GOAL OF THE EXERCISE
The answer must be one number: how many lines in the records below contain the word "none".

Image change detection data:
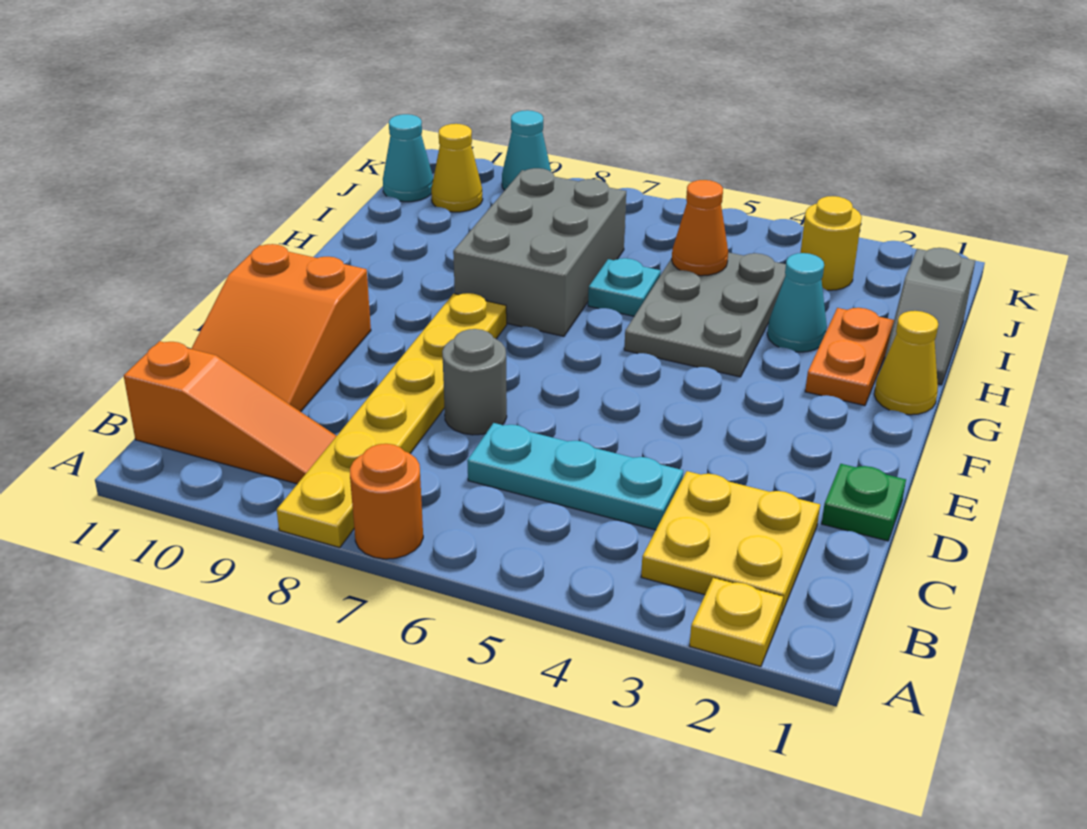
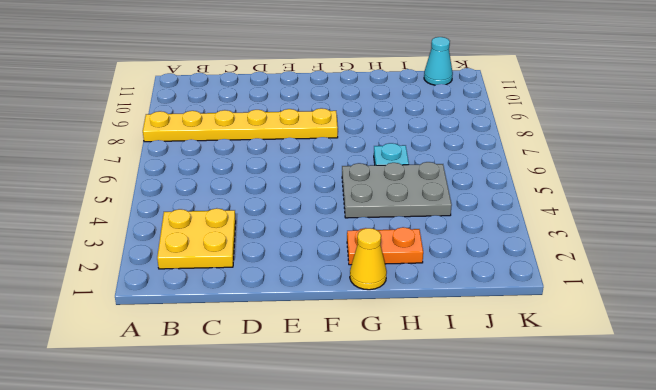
none -> yellow plate A2 level 1
none -> orange round brick A7 level 1
none -> orange slope B9:B11 level 1 top 11

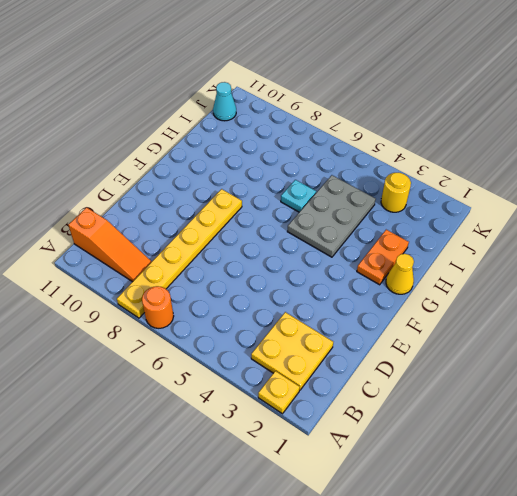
none -> cyan plate C4:C6 level 1
none -> orange slope C10:E11 level 1 top E
none -> green plate D1 level 1

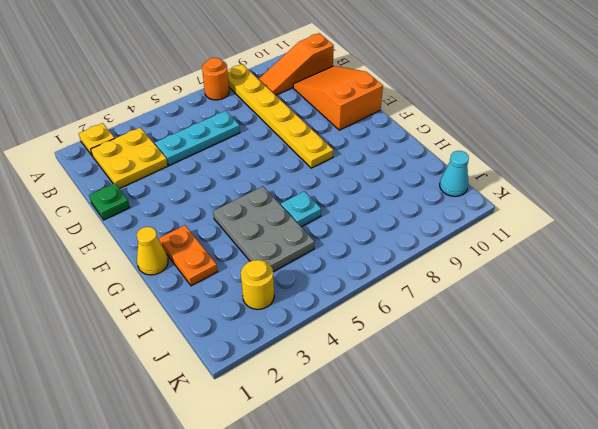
none -> grey round brick D7 level 1
none -> grey brick G7:I8 level 1
none -> grey slope H1:I1 level 1 top I

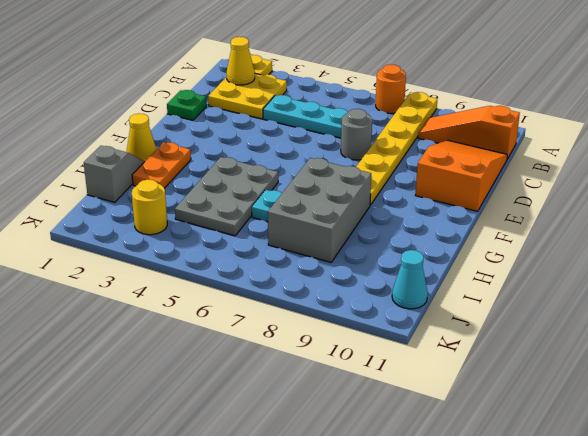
yellow cone B2 level 2 -> yellow cone J10 level 1
none -> cyan cone H3 level 1
none -> cyan cone K9 level 1
none -> orange cone I5 level 2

YOUR SOLUTION
12